===== Provided information =====
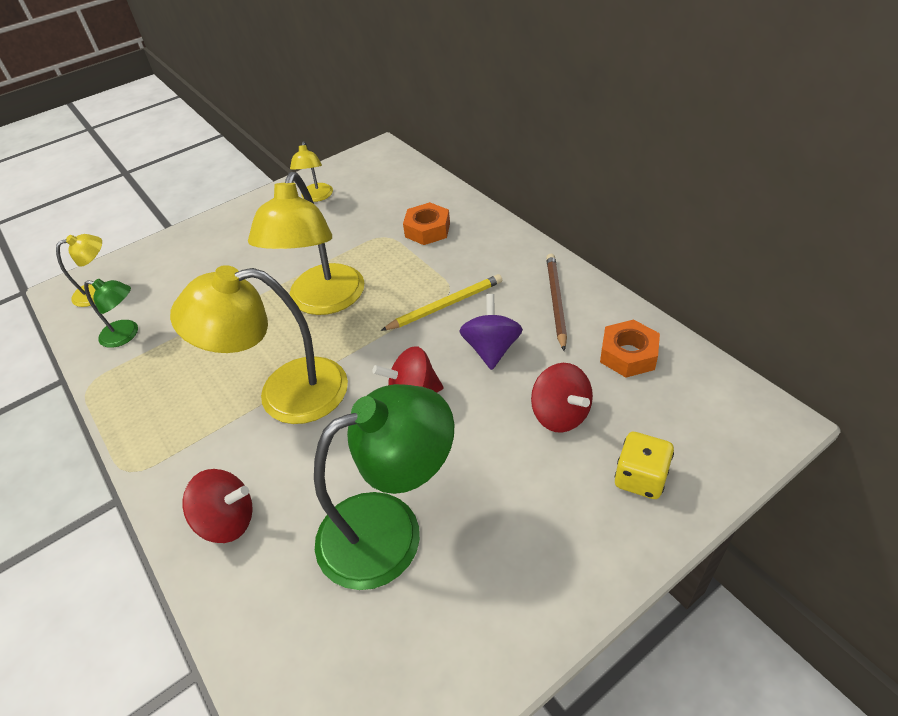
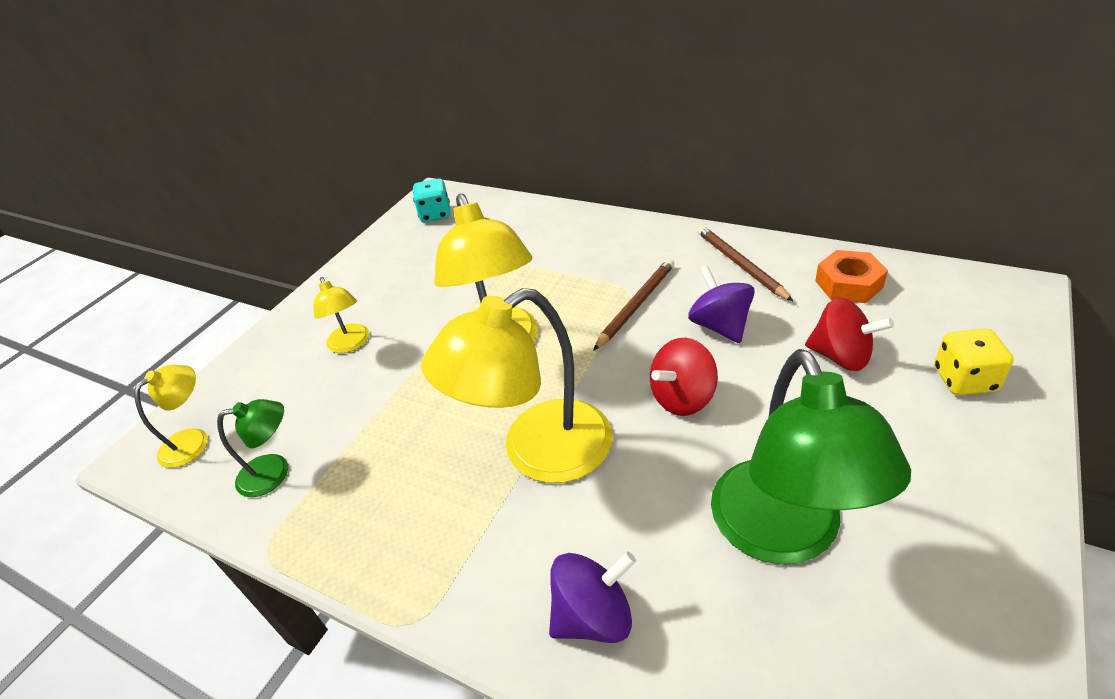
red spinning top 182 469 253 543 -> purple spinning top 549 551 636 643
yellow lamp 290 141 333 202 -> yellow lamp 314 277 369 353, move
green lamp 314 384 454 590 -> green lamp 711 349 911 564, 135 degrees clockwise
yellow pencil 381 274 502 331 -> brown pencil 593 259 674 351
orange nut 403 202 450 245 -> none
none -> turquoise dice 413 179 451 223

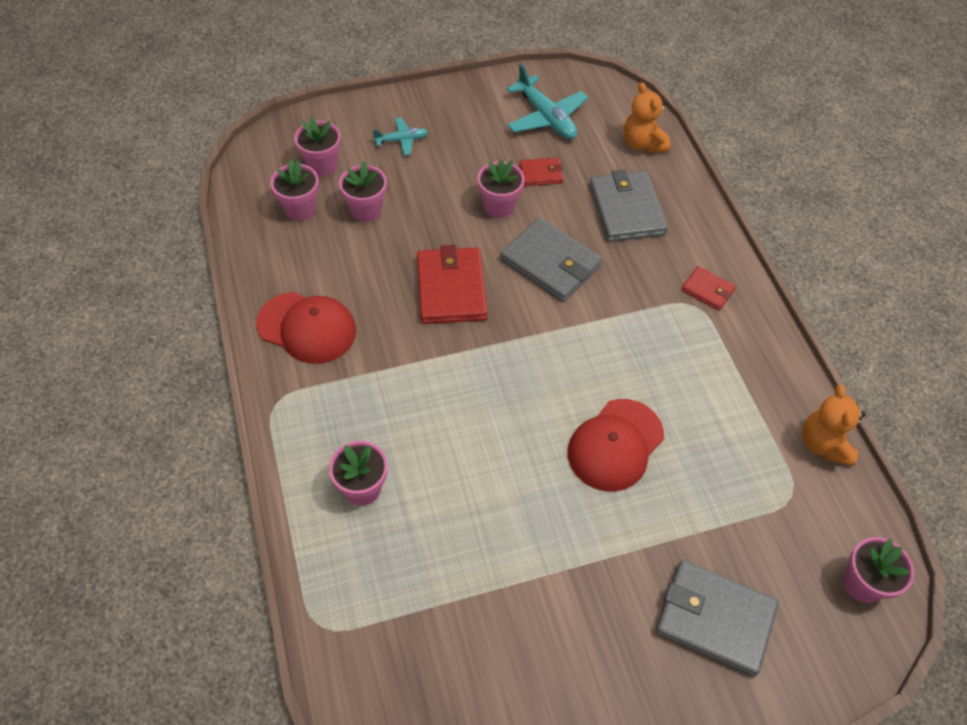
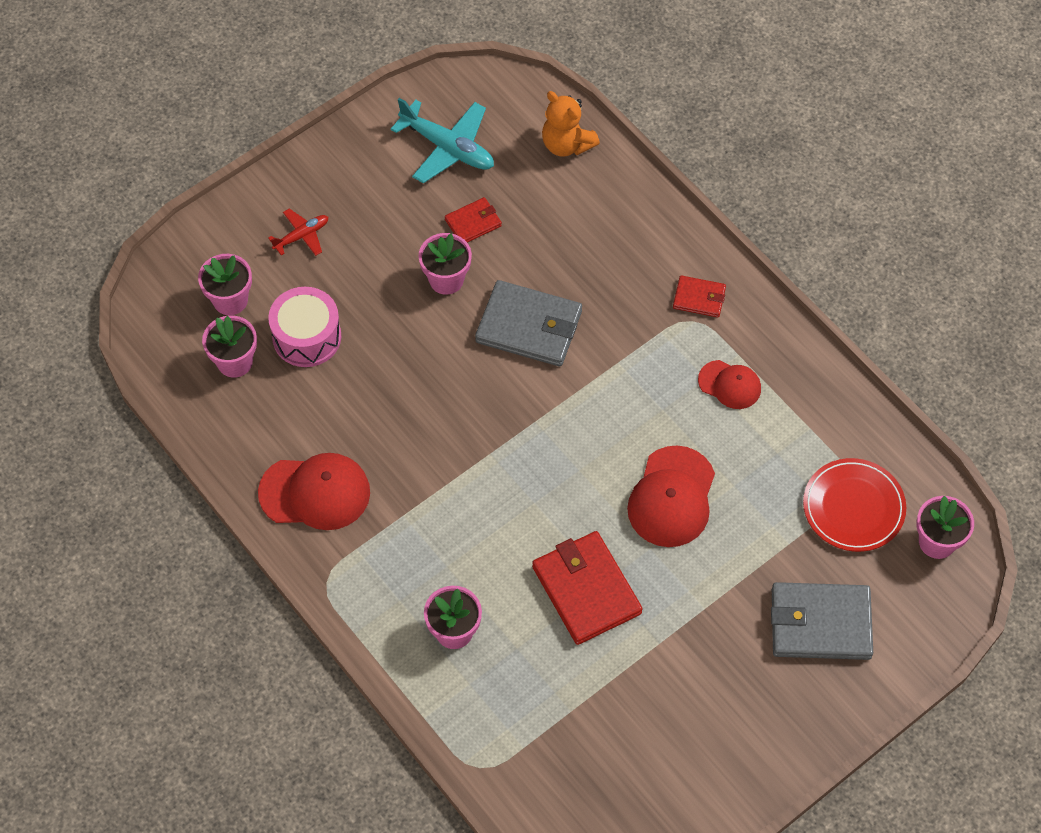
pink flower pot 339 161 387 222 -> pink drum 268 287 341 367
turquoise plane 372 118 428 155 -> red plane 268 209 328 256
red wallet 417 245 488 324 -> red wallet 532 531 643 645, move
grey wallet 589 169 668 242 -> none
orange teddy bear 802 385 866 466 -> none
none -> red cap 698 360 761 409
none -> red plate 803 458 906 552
=====
*What to do:* List, from the entries above, every line in which the word "yellow" shows up.

*Response to this task:*
yellow lamp 290 141 333 202 -> yellow lamp 314 277 369 353, move
yellow pencil 381 274 502 331 -> brown pencil 593 259 674 351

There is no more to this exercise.